Object tracking records
↓
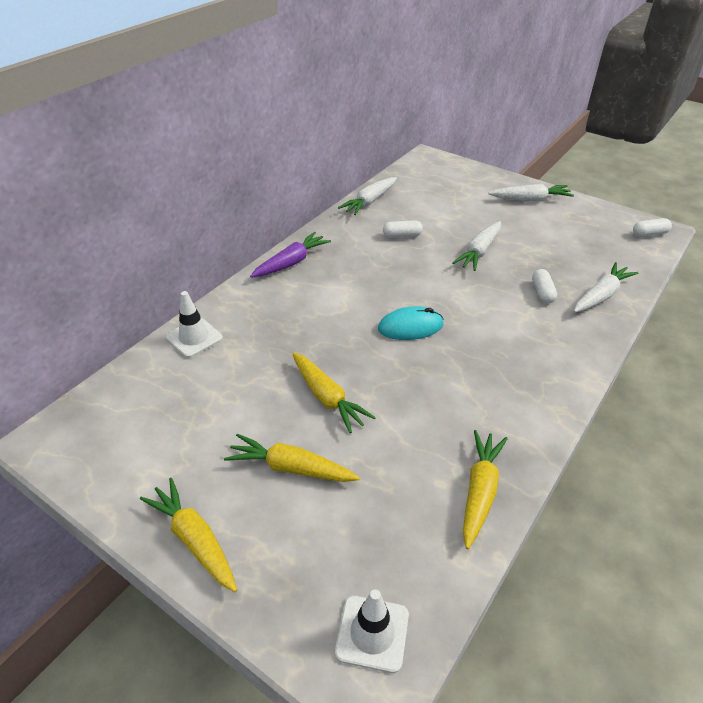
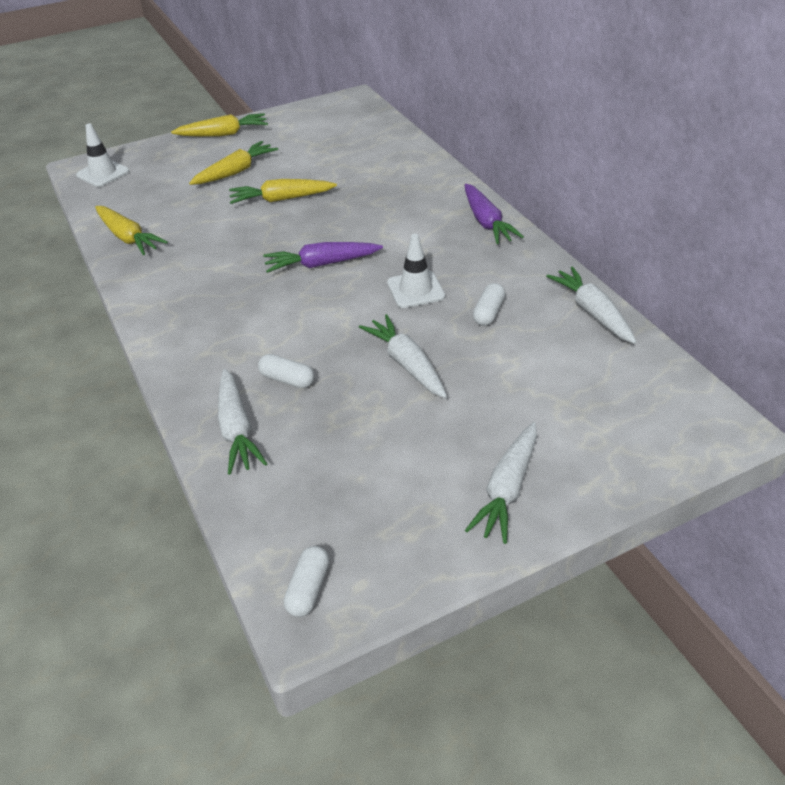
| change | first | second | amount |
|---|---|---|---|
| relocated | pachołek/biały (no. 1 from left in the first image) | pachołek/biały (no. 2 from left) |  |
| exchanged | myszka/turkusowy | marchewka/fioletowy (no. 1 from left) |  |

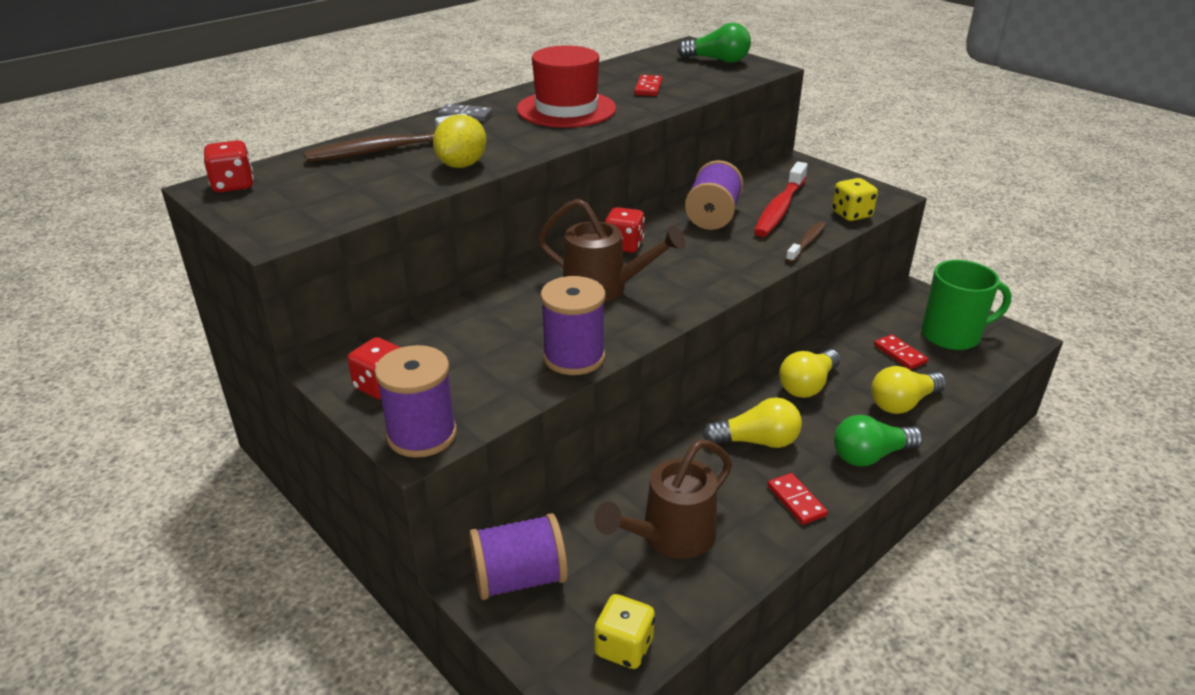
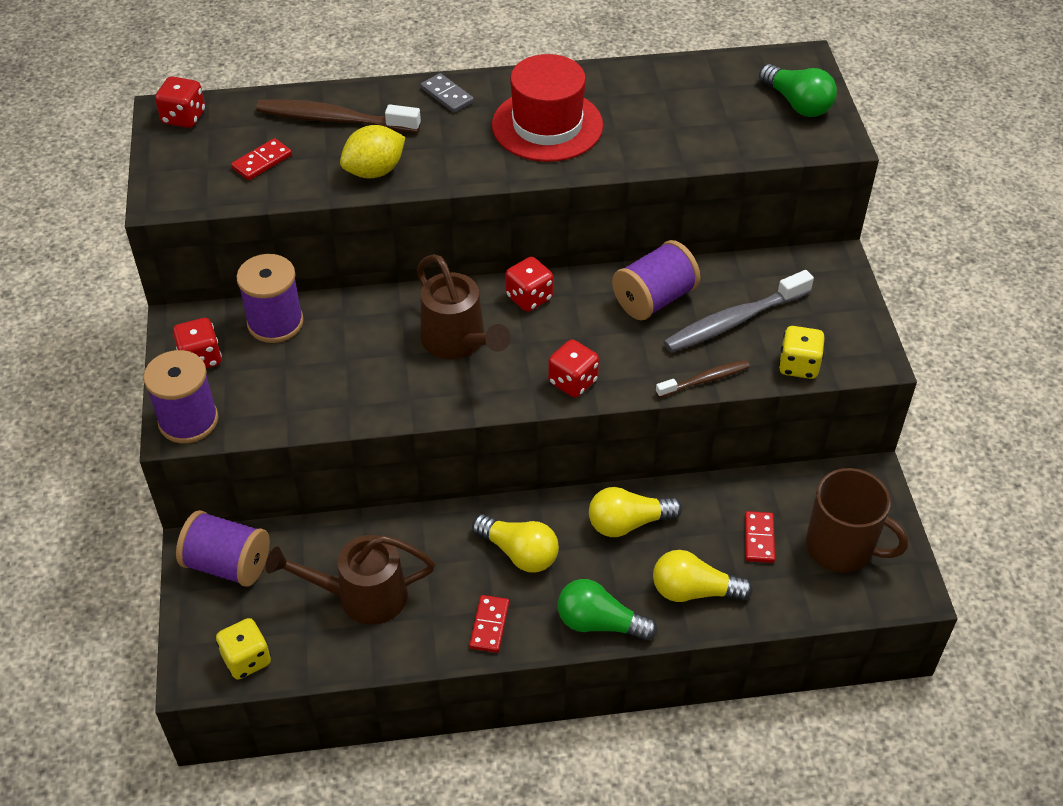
| change | first | second | amount |
|---|---|---|---|
| relocated | kostka domina/czerwony (no. 1 from left) |  |  |
| colour | szczoteczka do zębów/czerwony | szczoteczka do zębów/szary |  |
| colour | kubek/zielony | kubek/brązowy |  |
| relocated | szpulka/fioletowy (no. 3 from left) |  |  |
| appeared |  | kostka do gry/czerwony (no. 4 from left) |  |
↑
● **EXERCISE GOAL**
Reproduce exactly the lines that run from the line holding "exchanged | myszka/turkusowy" through the final line of the entries, and omit every picture.

● **REPLY**
| exchanged | myszka/turkusowy | marchewka/fioletowy (no. 1 from left) |  |

| change | first | second | amount |
|---|---|---|---|
| relocated | kostka domina/czerwony (no. 1 from left) |  |  |
| colour | szczoteczka do zębów/czerwony | szczoteczka do zębów/szary |  |
| colour | kubek/zielony | kubek/brązowy |  |
| relocated | szpulka/fioletowy (no. 3 from left) |  |  |
| appeared |  | kostka do gry/czerwony (no. 4 from left) |  |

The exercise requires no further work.